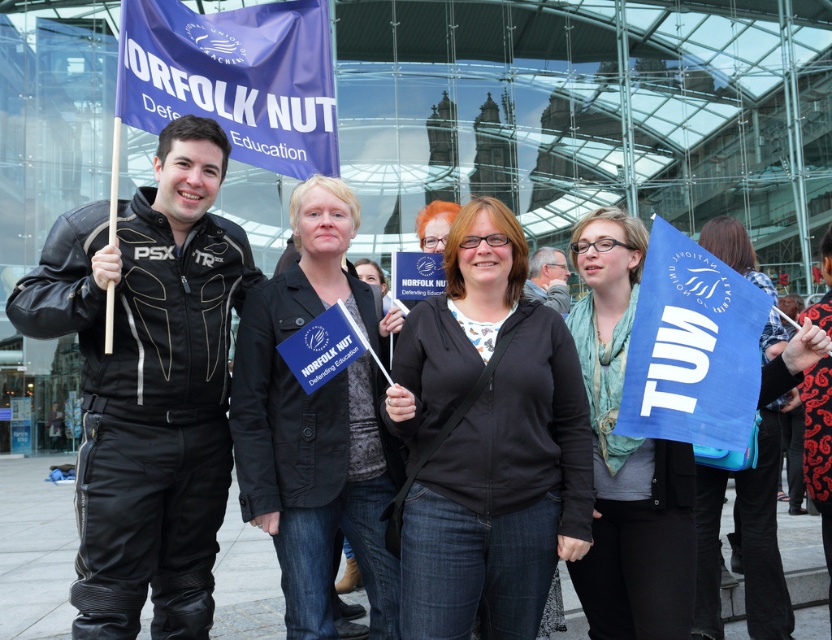
You are a photographer adjusting your camera settings to capture the reflection of the modern glass building in the matte blue flag at center. Since the black leather jacket at center is blocking part of the flag, will you need to move the flag upwards or downwards to avoid the jacket?

The black leather jacket at center is below the matte blue flag at center. To avoid the jacket, you should move the matte blue flag at center downwards so it is positioned above the jacket, ensuring the reflection of the building can be captured without obstruction.

You are a photographer trying to capture a clear shot of both the black fabric jacket at center and the black leather jacket at center. Since they are both at the center, how can you distinguish which jacket is closer to you?

The black fabric jacket at center is located above the black leather jacket at center, so the one appearing higher in the frame is closer to you.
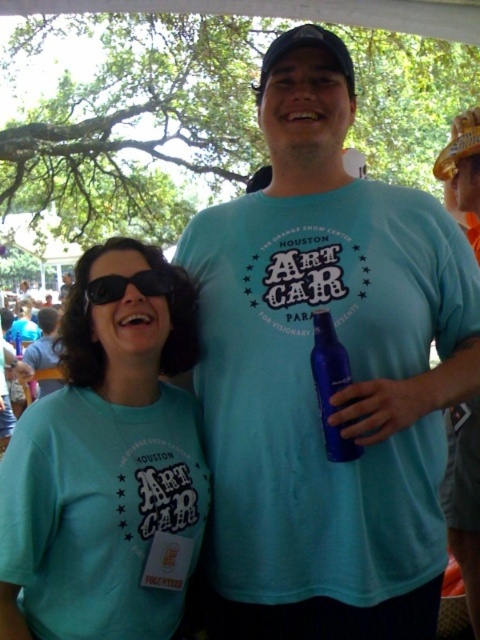
Question: Is matte teal shirt at center positioned at the back of black matte goggles at center?

Choices:
 (A) no
 (B) yes

Answer: (A)

Question: Among these objects, which one is nearest to the camera?

Choices:
 (A) light blue t-shirt at center
 (B) matte blue shirt at left

Answer: (A)

Question: Considering the real-world distances, which object is closest to the black matte goggles at center?

Choices:
 (A) matte blue shirt at left
 (B) light blue t-shirt at center
 (C) blue plastic bottle at center

Answer: (B)

Question: Is light blue t-shirt at center positioned behind matte blue shirt at left?

Choices:
 (A) no
 (B) yes

Answer: (A)

Question: Is matte teal shirt at center positioned before matte blue shirt at left?

Choices:
 (A) no
 (B) yes

Answer: (B)

Question: Estimate the real-world distances between objects in this image. Which object is closer to the matte teal shirt at center?

Choices:
 (A) black matte goggles at center
 (B) matte blue shirt at left

Answer: (A)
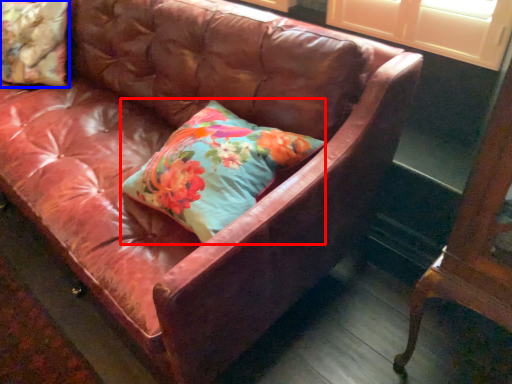
Question: Among these objects, which one is farthest to the camera, pillow (highlighted by a red box) or pillow (highlighted by a blue box)?

Choices:
 (A) pillow
 (B) pillow

Answer: (B)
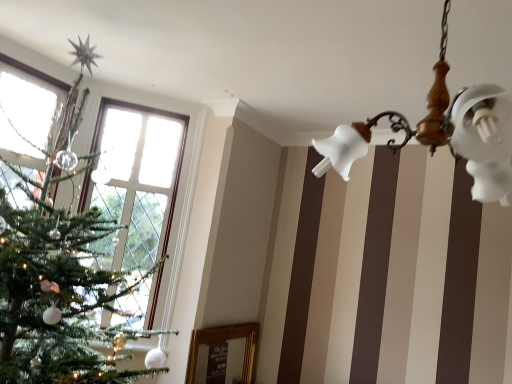
Question: Based on their sizes in the image, would you say clear glass window at left is bigger or smaller than white glass chandelier at upper right?

Choices:
 (A) big
 (B) small

Answer: (B)

Question: Does point (169, 117) appear closer or farther from the camera than point (476, 178)?

Choices:
 (A) closer
 (B) farther

Answer: (B)

Question: From their relative heights in the image, would you say clear glass window at left is taller or shorter than white glass chandelier at upper right?

Choices:
 (A) short
 (B) tall

Answer: (B)

Question: From the image's perspective, is white glass chandelier at upper right positioned above or below clear glass window at left?

Choices:
 (A) below
 (B) above

Answer: (B)

Question: Is point (437, 109) closer or farther from the camera than point (115, 160)?

Choices:
 (A) closer
 (B) farther

Answer: (A)

Question: In terms of size, does white glass chandelier at upper right appear bigger or smaller than clear glass window at left?

Choices:
 (A) small
 (B) big

Answer: (B)

Question: Looking at their shapes, would you say white glass chandelier at upper right is wider or thinner than clear glass window at left?

Choices:
 (A) wide
 (B) thin

Answer: (A)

────

*What is asked*: Copy the lines above word for word, leaving out the pictures.

*Output for this task*:
You are a photographer adjusting your camera settings to capture the reflection of the modern glass building in the matte blue flag at center. Since the black leather jacket at center is blocking part of the flag, will you need to move the flag upwards or downwards to avoid the jacket?

The black leather jacket at center is below the matte blue flag at center. To avoid the jacket, you should move the matte blue flag at center downwards so it is positioned above the jacket, ensuring the reflection of the building can be captured without obstruction.

You are a photographer trying to capture a clear shot of both the black fabric jacket at center and the black leather jacket at center. Since they are both at the center, how can you distinguish which jacket is closer to you?

The black fabric jacket at center is located above the black leather jacket at center, so the one appearing higher in the frame is closer to you.
Question: Is matte teal shirt at center positioned at the back of black matte goggles at center?

Choices:
 (A) no
 (B) yes

Answer: (A)

Question: Among these objects, which one is nearest to the camera?

Choices:
 (A) light blue t-shirt at center
 (B) matte blue shirt at left

Answer: (A)

Question: Considering the real-world distances, which object is closest to the black matte goggles at center?

Choices:
 (A) matte blue shirt at left
 (B) light blue t-shirt at center
 (C) blue plastic bottle at center

Answer: (B)

Question: Is light blue t-shirt at center positioned behind matte blue shirt at left?

Choices:
 (A) no
 (B) yes

Answer: (A)

Question: Is matte teal shirt at center positioned before matte blue shirt at left?

Choices:
 (A) no
 (B) yes

Answer: (B)

Question: Estimate the real-world distances between objects in this image. Which object is closer to the matte teal shirt at center?

Choices:
 (A) black matte goggles at center
 (B) matte blue shirt at left

Answer: (A)
Question: Among these objects, which one is farthest to the camera, pillow (highlighted by a red box) or pillow (highlighted by a blue box)?

Choices:
 (A) pillow
 (B) pillow

Answer: (B)
Question: Based on their sizes in the image, would you say clear glass window at left is bigger or smaller than white glass chandelier at upper right?

Choices:
 (A) big
 (B) small

Answer: (B)

Question: Does point (169, 117) appear closer or farther from the camera than point (476, 178)?

Choices:
 (A) closer
 (B) farther

Answer: (B)

Question: From their relative heights in the image, would you say clear glass window at left is taller or shorter than white glass chandelier at upper right?

Choices:
 (A) short
 (B) tall

Answer: (B)

Question: From the image's perspective, is white glass chandelier at upper right positioned above or below clear glass window at left?

Choices:
 (A) below
 (B) above

Answer: (B)

Question: Is point (437, 109) closer or farther from the camera than point (115, 160)?

Choices:
 (A) closer
 (B) farther

Answer: (A)

Question: In terms of size, does white glass chandelier at upper right appear bigger or smaller than clear glass window at left?

Choices:
 (A) small
 (B) big

Answer: (B)

Question: Looking at their shapes, would you say white glass chandelier at upper right is wider or thinner than clear glass window at left?

Choices:
 (A) wide
 (B) thin

Answer: (A)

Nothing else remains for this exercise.